*DATA FOR REVIEW*
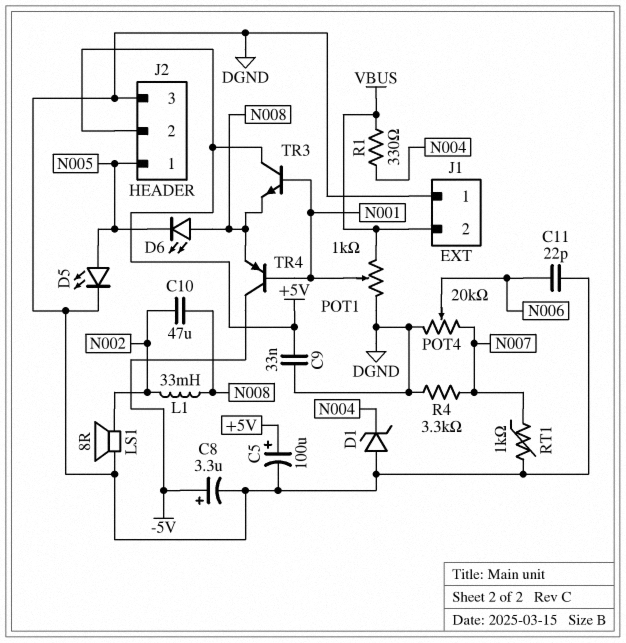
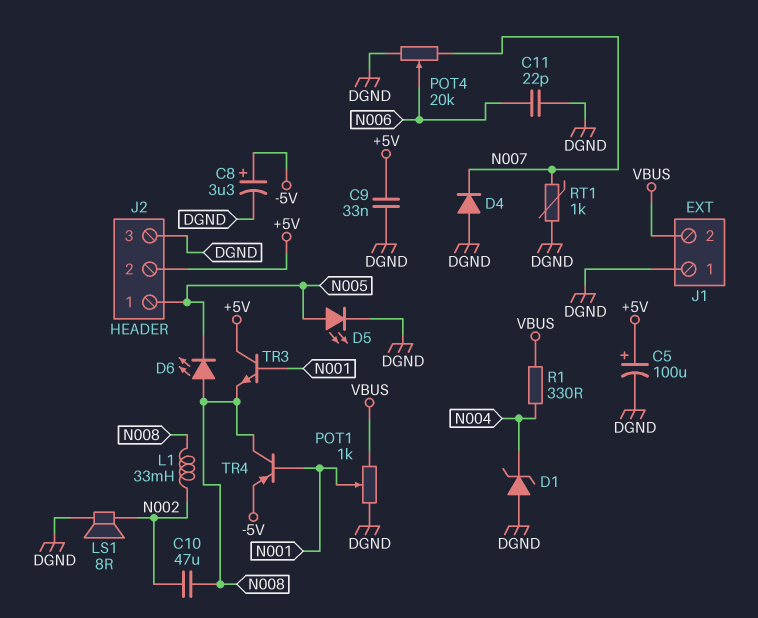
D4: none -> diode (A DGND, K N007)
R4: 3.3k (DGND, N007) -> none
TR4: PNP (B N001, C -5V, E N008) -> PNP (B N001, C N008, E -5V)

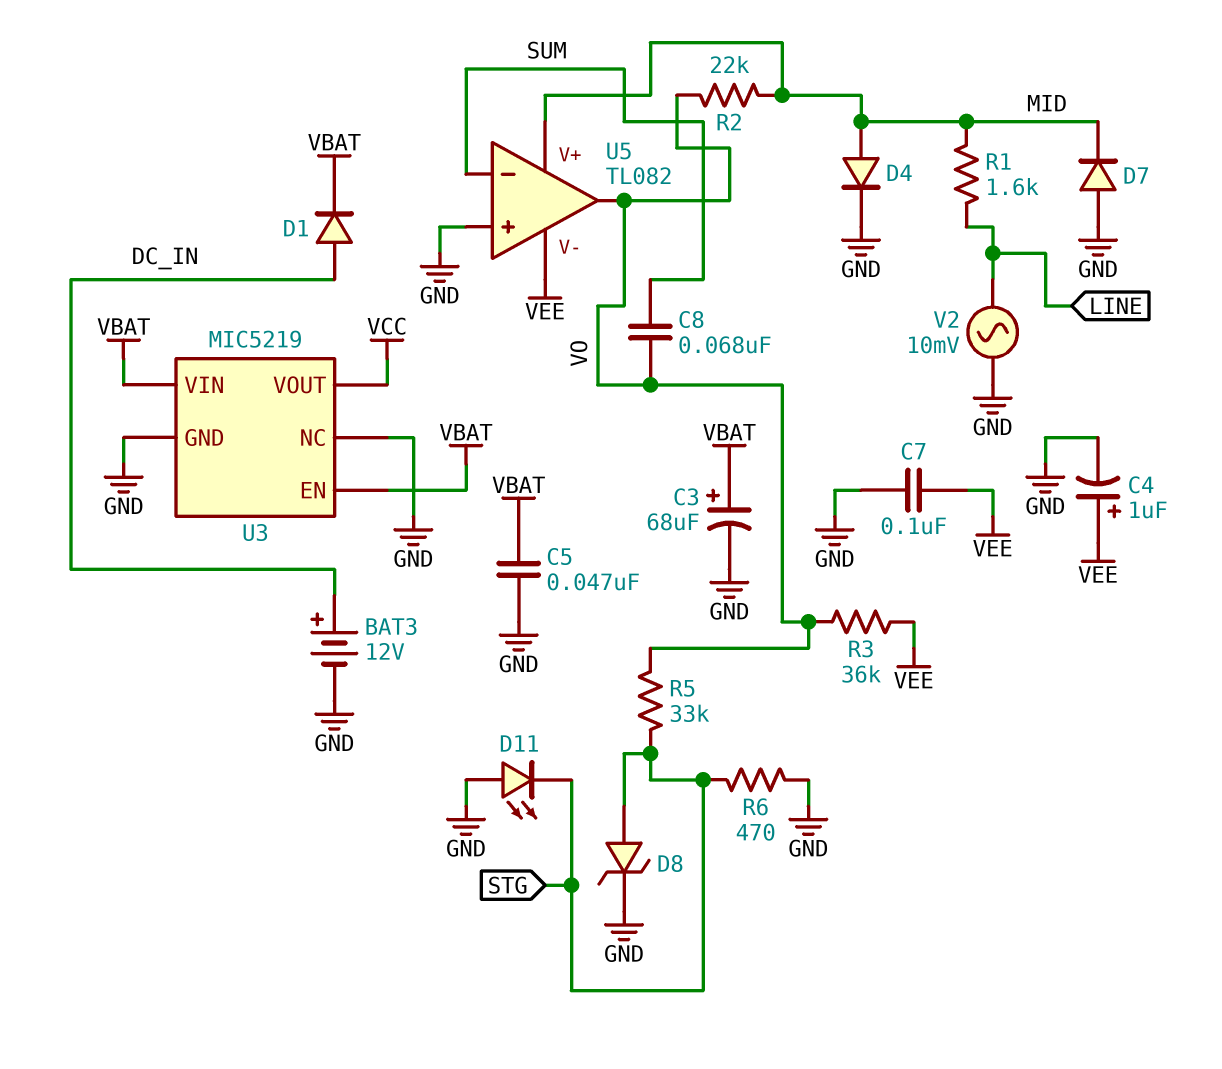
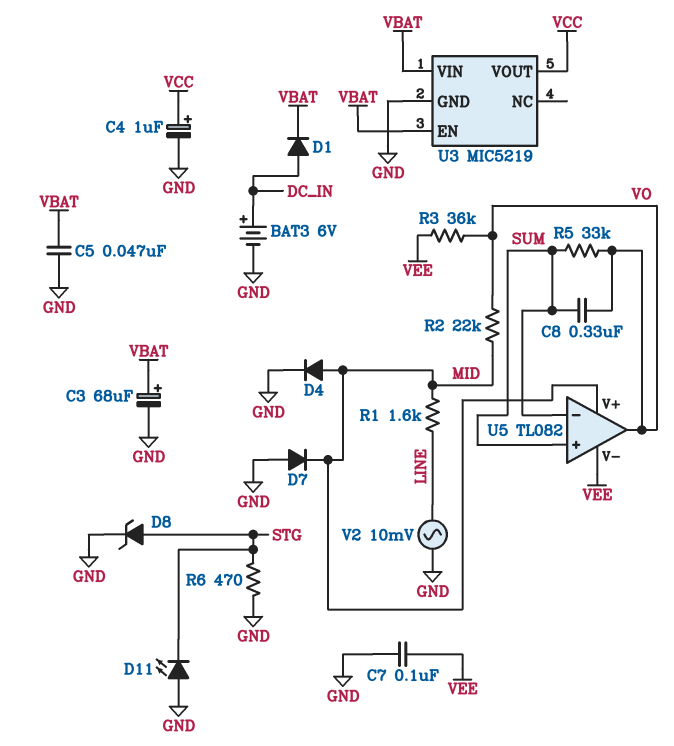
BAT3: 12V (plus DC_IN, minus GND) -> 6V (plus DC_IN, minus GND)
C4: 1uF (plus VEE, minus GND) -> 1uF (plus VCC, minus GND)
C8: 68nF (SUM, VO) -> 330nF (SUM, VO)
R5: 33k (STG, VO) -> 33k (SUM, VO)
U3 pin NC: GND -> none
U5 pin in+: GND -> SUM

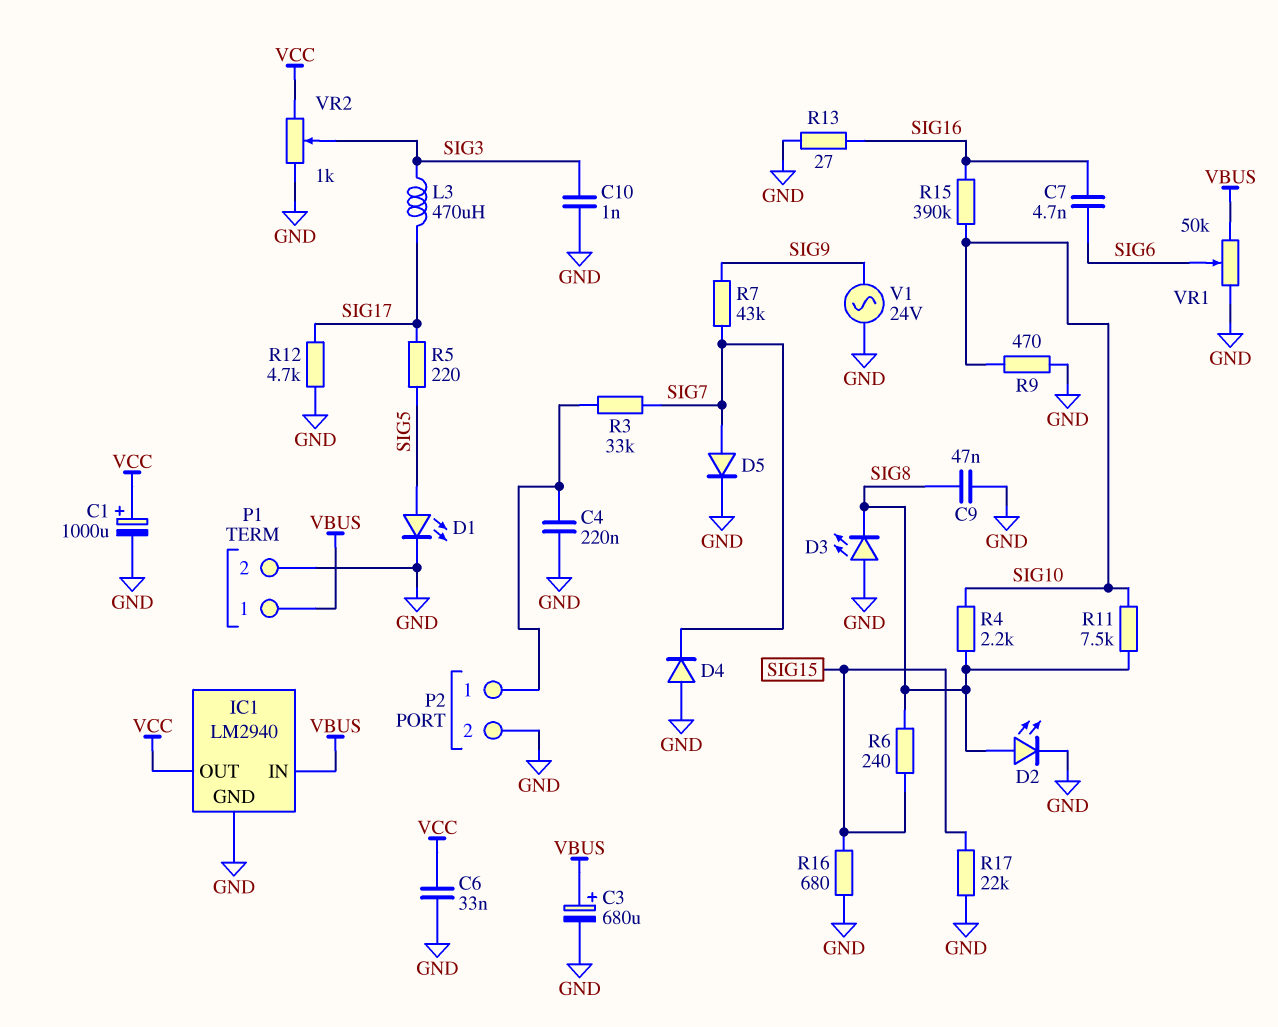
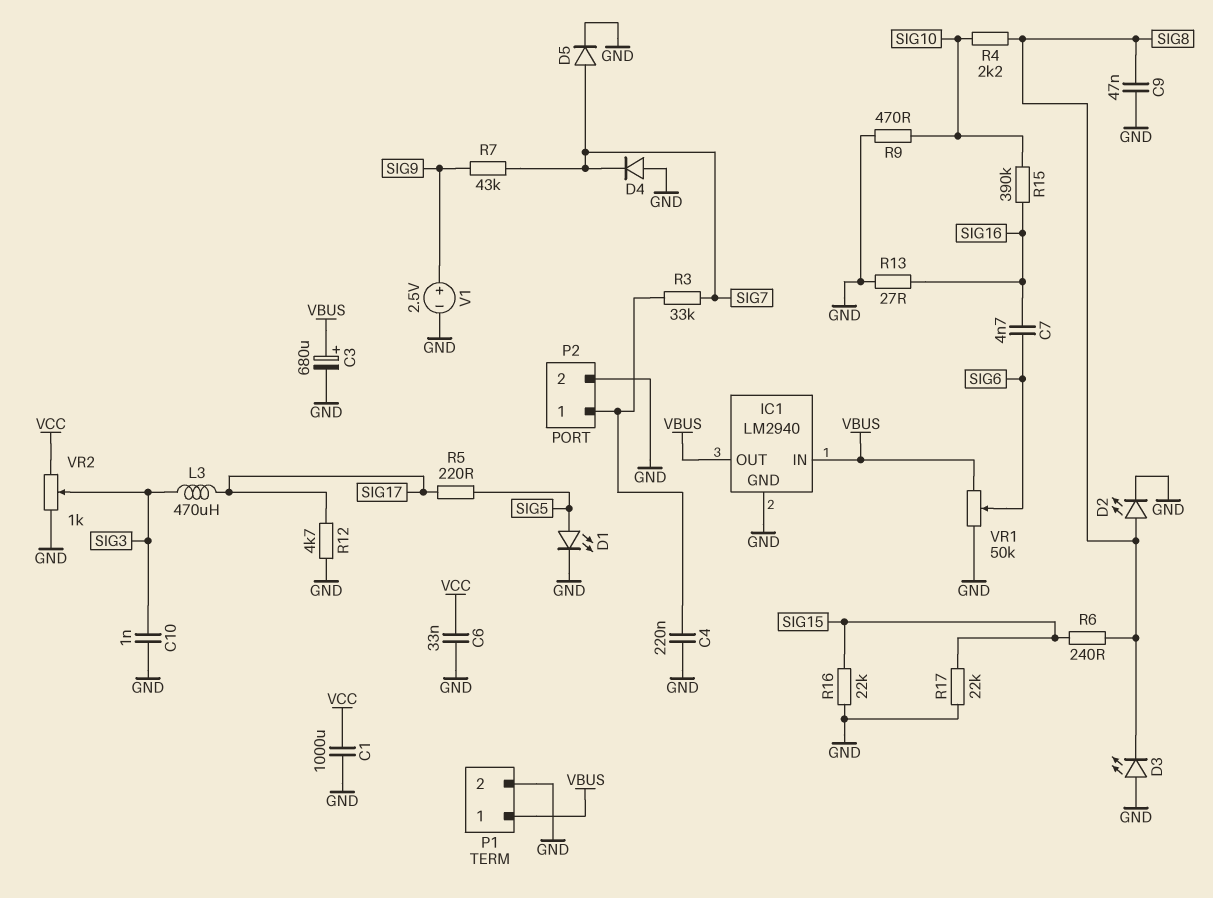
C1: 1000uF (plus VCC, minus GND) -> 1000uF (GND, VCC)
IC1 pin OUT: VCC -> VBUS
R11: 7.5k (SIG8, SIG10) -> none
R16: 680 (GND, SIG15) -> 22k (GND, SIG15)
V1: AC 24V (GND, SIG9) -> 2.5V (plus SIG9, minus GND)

*YOUR OBJECTIVE*
Output all of the data above exactly; no pictures should appear.

*TASK RESPONSE*
D4: none -> diode (A DGND, K N007)
R4: 3.3k (DGND, N007) -> none
TR4: PNP (B N001, C -5V, E N008) -> PNP (B N001, C N008, E -5V)

BAT3: 12V (plus DC_IN, minus GND) -> 6V (plus DC_IN, minus GND)
C4: 1uF (plus VEE, minus GND) -> 1uF (plus VCC, minus GND)
C8: 68nF (SUM, VO) -> 330nF (SUM, VO)
R5: 33k (STG, VO) -> 33k (SUM, VO)
U3 pin NC: GND -> none
U5 pin in+: GND -> SUM

C1: 1000uF (plus VCC, minus GND) -> 1000uF (GND, VCC)
IC1 pin OUT: VCC -> VBUS
R11: 7.5k (SIG8, SIG10) -> none
R16: 680 (GND, SIG15) -> 22k (GND, SIG15)
V1: AC 24V (GND, SIG9) -> 2.5V (plus SIG9, minus GND)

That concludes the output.